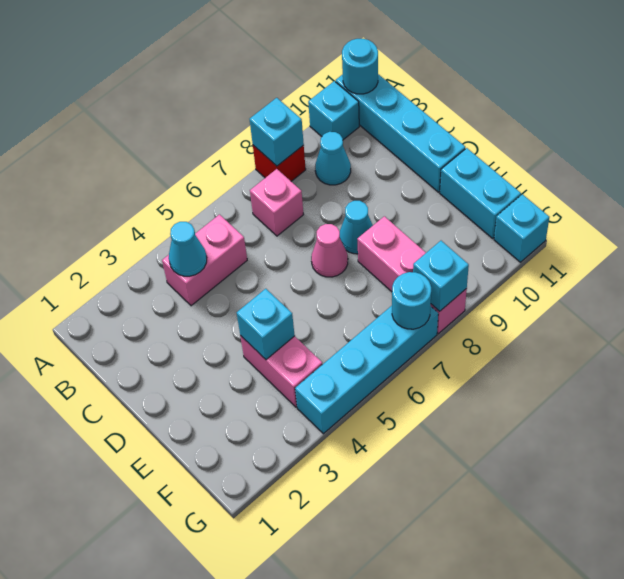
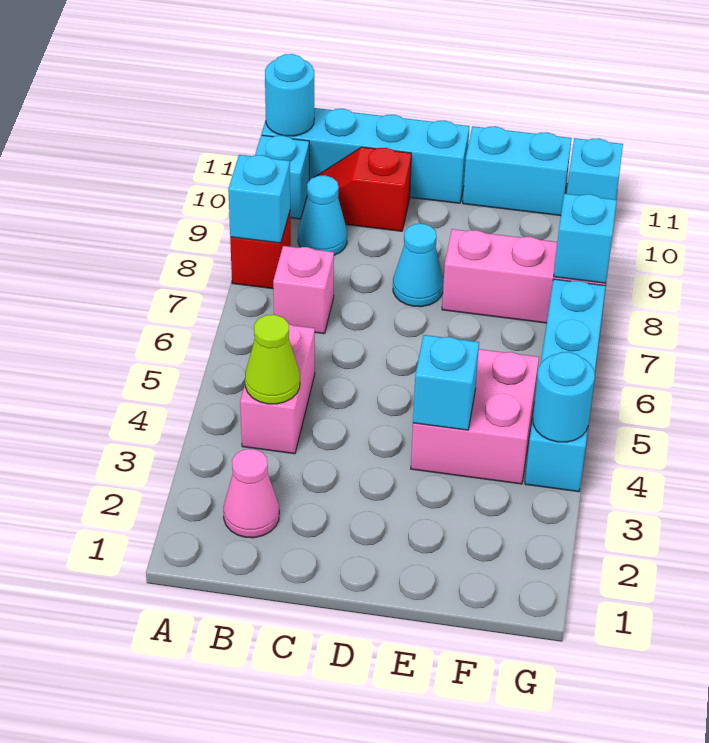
cyan cone B4 level 2 -> lime cone B4 level 2
none -> red slope B10:C10 level 1 top C
pink cone D7 level 1 -> pink cone B2 level 1
pink brick E4:F4 level 1 -> pink brick E4:F5 level 1
cyan round brick G7 level 2 -> cyan round brick G4 level 2

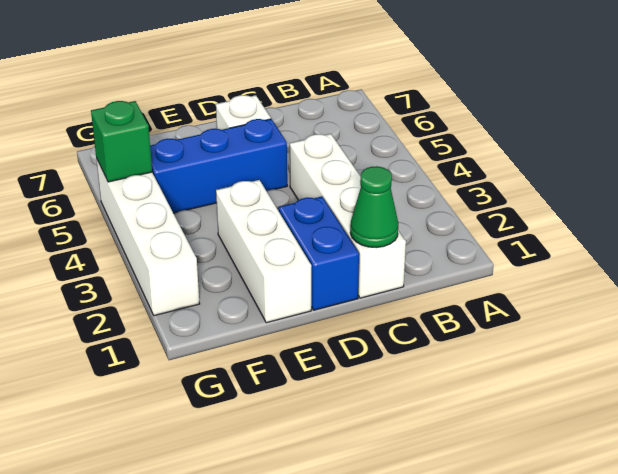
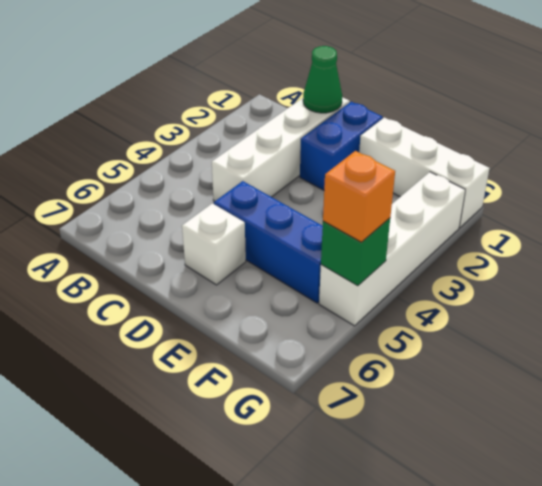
white brick E1:E3 level 1 -> white brick E1:G1 level 1
none -> orange brick G5 level 3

■ **The task**: The material is to be written out word for word, and the pictures are to be left out.

■ **Result for this exercise**:
cyan cone B4 level 2 -> lime cone B4 level 2
none -> red slope B10:C10 level 1 top C
pink cone D7 level 1 -> pink cone B2 level 1
pink brick E4:F4 level 1 -> pink brick E4:F5 level 1
cyan round brick G7 level 2 -> cyan round brick G4 level 2

white brick E1:E3 level 1 -> white brick E1:G1 level 1
none -> orange brick G5 level 3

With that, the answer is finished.